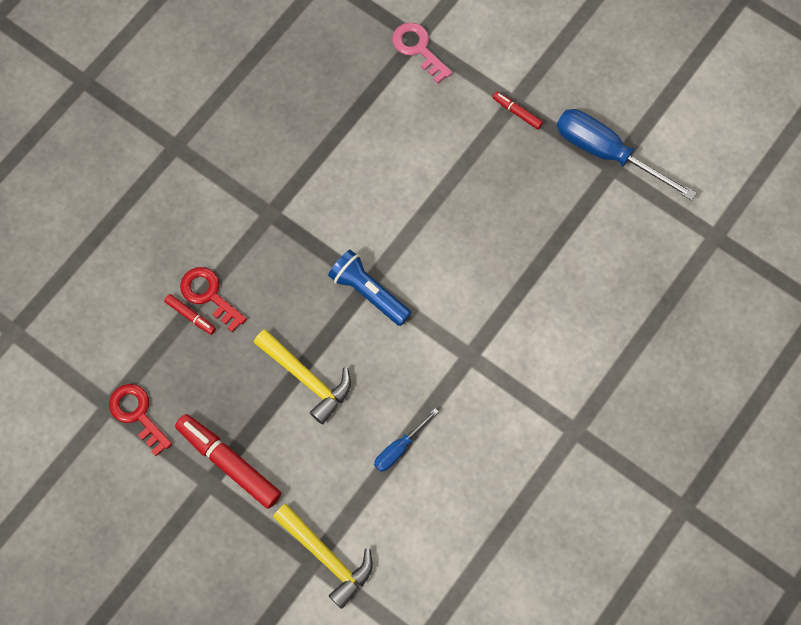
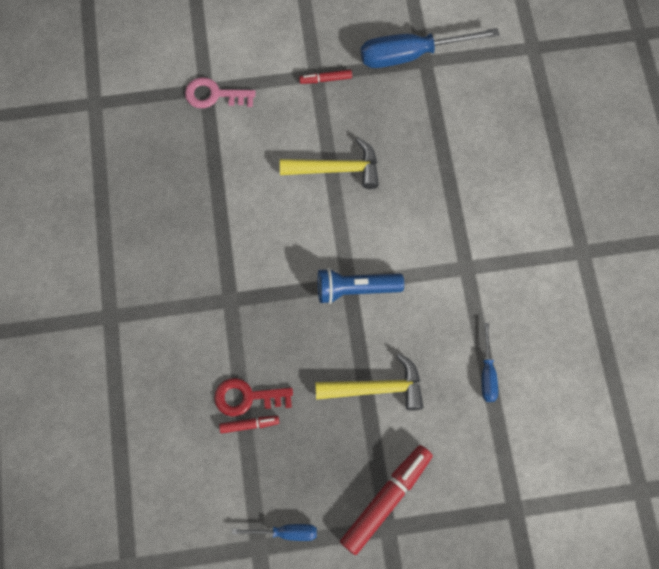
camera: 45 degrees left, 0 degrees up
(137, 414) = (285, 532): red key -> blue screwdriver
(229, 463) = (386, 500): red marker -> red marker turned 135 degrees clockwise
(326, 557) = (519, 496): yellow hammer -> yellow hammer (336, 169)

...

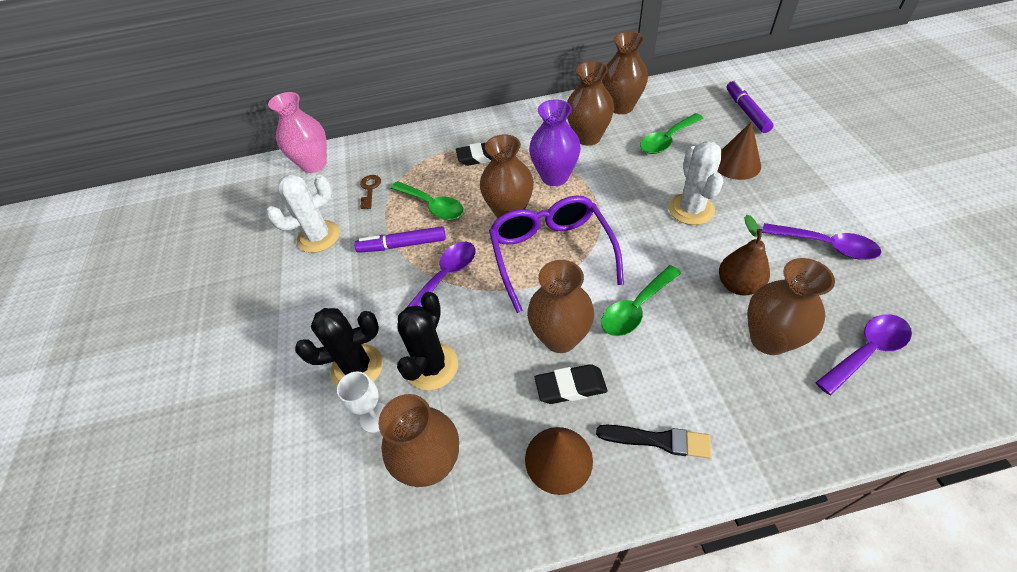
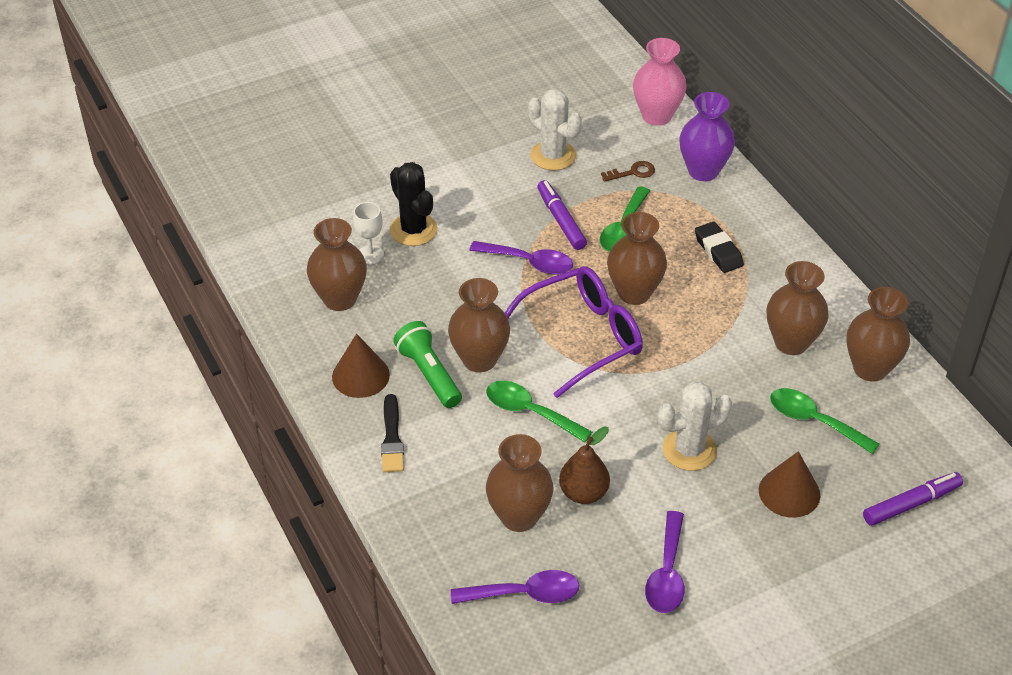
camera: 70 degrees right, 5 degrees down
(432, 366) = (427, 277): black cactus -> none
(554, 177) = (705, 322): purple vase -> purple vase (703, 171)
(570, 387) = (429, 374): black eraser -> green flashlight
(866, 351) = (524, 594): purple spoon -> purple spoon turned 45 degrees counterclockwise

## [What is needed]
From the records above, copy out the line with "(229, 463) = (386, 500): red", the line with "(326, 557) = (519, 496): yellow", and every line between them, word for word.

## [Response area]
(229, 463) = (386, 500): red marker -> red marker turned 135 degrees clockwise
(326, 557) = (519, 496): yellow hammer -> yellow hammer (336, 169)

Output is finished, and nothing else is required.